*** Recorded information ***

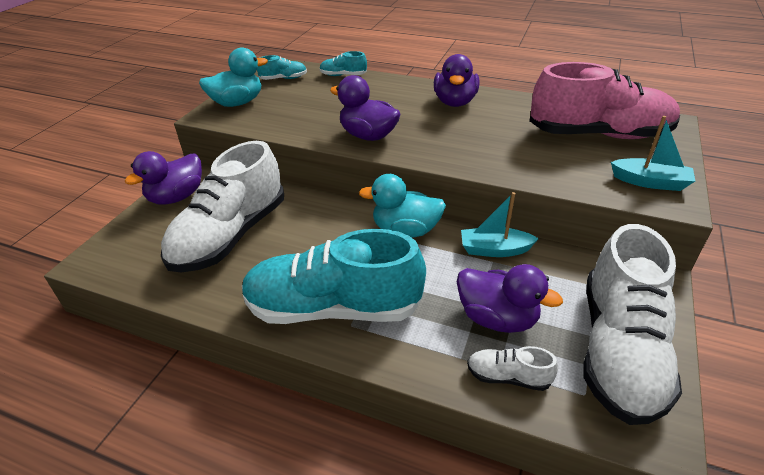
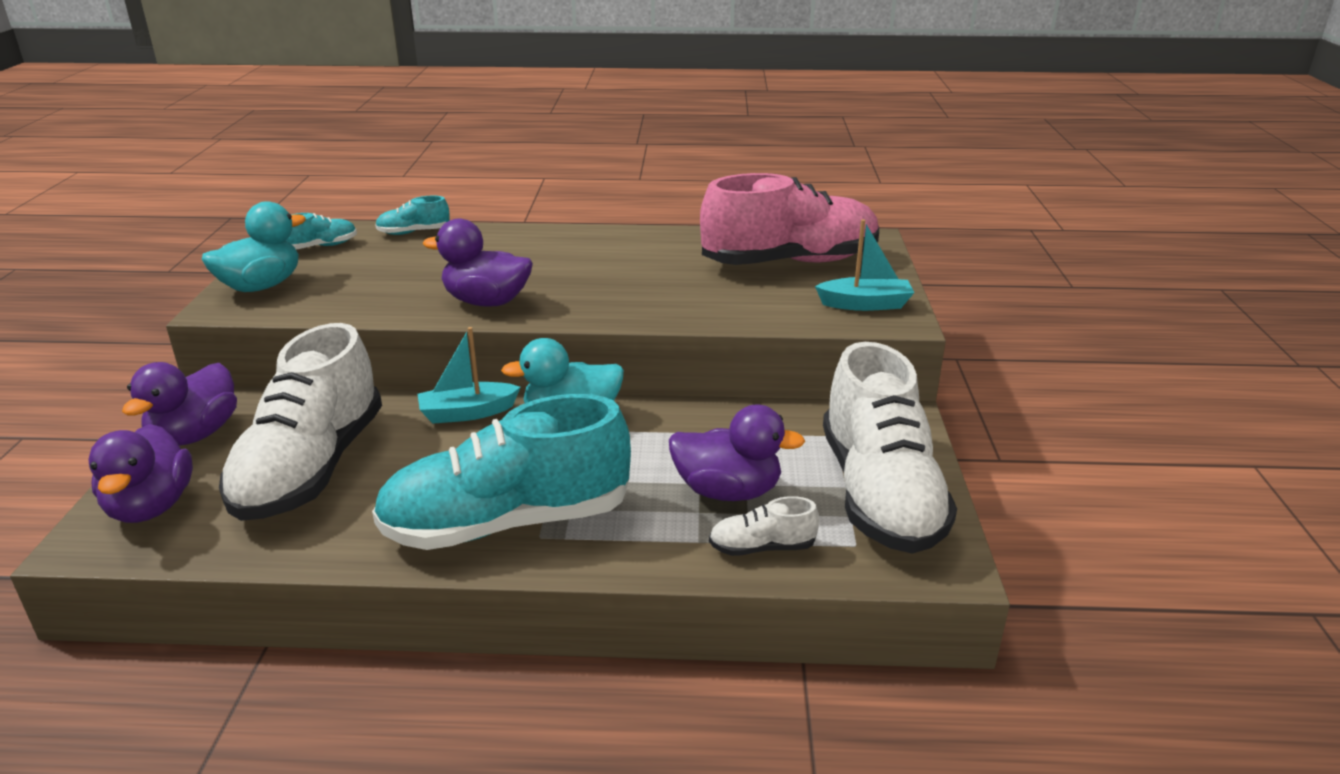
camera: 20 degrees left, 10 degrees down
(455, 102) = (592, 248): purple duck -> purple duck (151, 506)
(494, 250) = (698, 419): turquoise boat -> turquoise boat (467, 413)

*** End of Recorded information ***

Nothing but an exact copy of the data above, minus its pictures, should appear in the response.

camera: 20 degrees left, 10 degrees down
(455, 102) = (592, 248): purple duck -> purple duck (151, 506)
(494, 250) = (698, 419): turquoise boat -> turquoise boat (467, 413)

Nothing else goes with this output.